Records for the task |

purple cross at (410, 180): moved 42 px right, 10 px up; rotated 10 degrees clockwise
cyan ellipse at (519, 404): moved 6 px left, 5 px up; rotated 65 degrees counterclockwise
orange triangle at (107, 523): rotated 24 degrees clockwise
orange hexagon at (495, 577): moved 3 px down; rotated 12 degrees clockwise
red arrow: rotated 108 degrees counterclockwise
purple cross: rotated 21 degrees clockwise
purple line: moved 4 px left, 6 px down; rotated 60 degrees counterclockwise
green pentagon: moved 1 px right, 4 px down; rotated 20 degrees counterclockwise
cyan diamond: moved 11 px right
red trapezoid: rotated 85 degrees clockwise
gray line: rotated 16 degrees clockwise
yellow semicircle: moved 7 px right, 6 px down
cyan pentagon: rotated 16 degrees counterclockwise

* * *

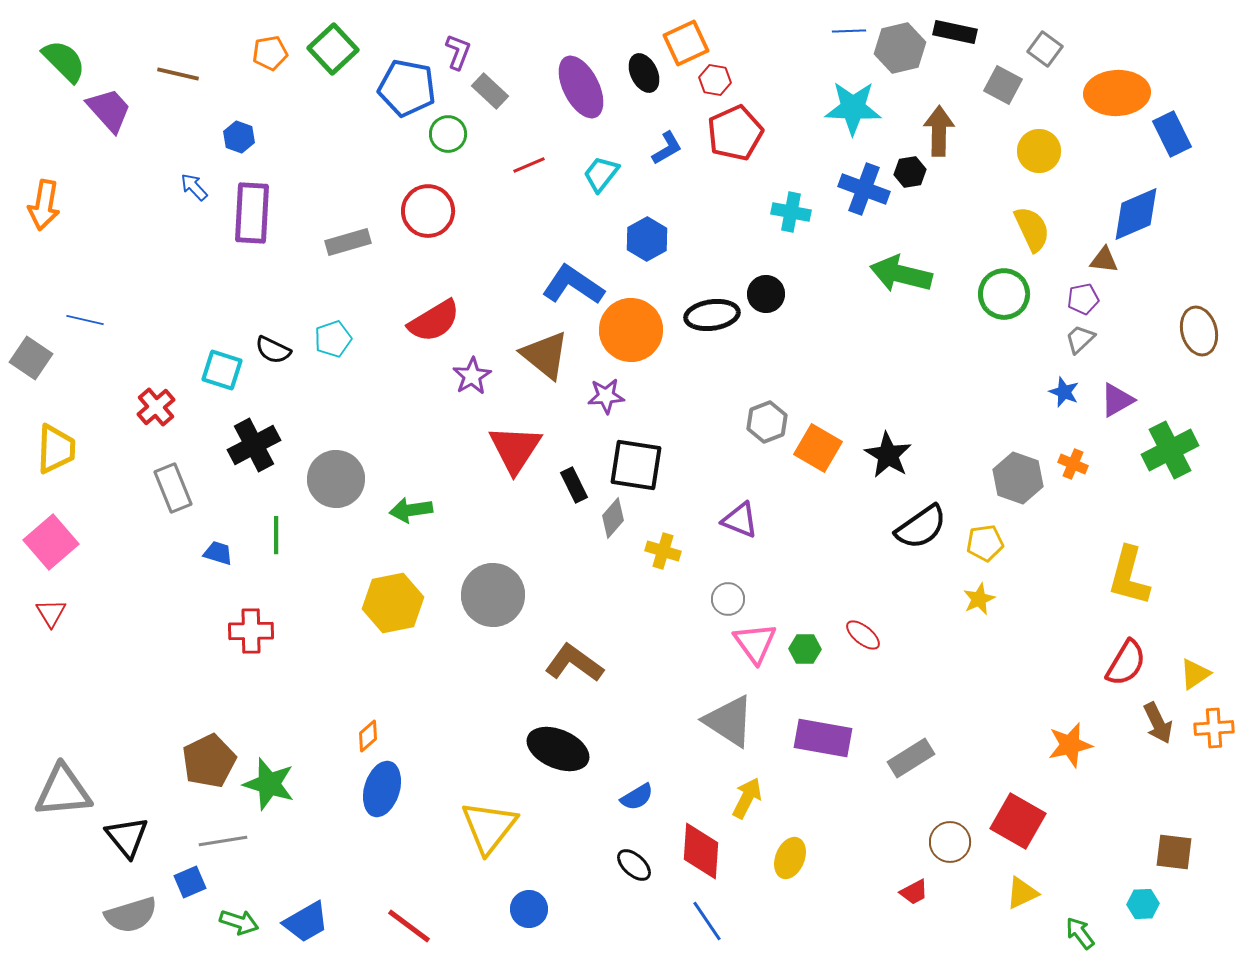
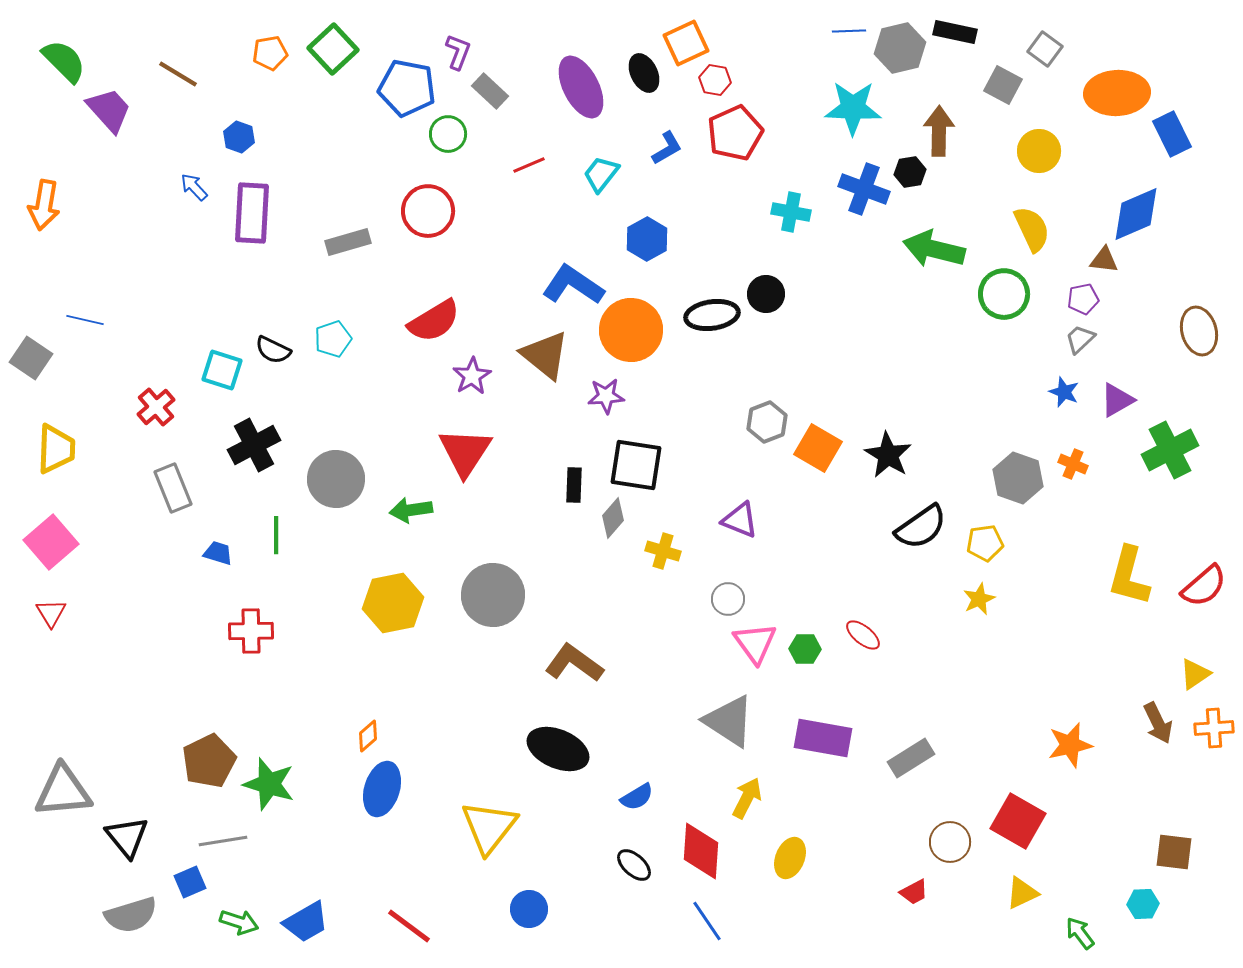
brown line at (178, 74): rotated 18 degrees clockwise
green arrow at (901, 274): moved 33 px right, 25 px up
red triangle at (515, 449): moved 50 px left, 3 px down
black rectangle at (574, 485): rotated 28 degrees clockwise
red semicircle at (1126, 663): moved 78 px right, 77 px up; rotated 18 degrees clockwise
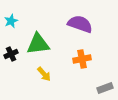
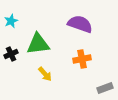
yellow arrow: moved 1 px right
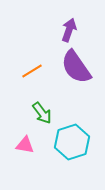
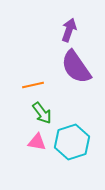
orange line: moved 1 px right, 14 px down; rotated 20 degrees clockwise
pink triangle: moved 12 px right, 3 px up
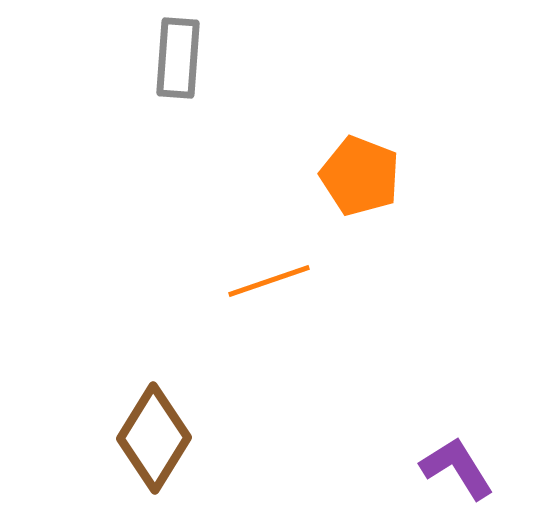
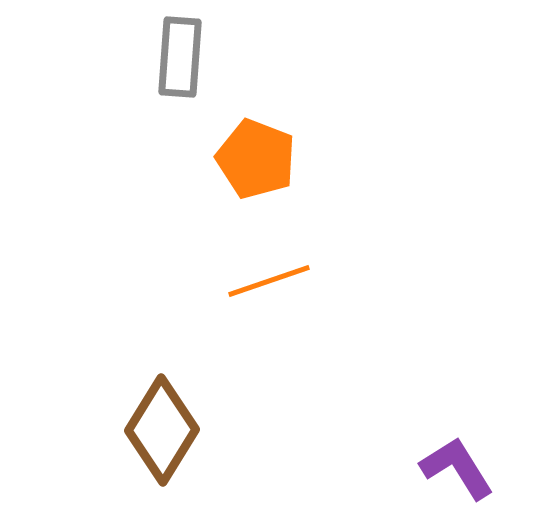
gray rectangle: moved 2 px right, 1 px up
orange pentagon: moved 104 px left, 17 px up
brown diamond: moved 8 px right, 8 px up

Problem to work on |
Reproduce, exactly as they stand in the data above, the lines from the one that holds "gray line: rotated 16 degrees clockwise" to the one that holds "cyan pentagon: rotated", inclusive.

Exercise response |
gray line: rotated 16 degrees clockwise
yellow semicircle: moved 7 px right, 6 px down
cyan pentagon: rotated 16 degrees counterclockwise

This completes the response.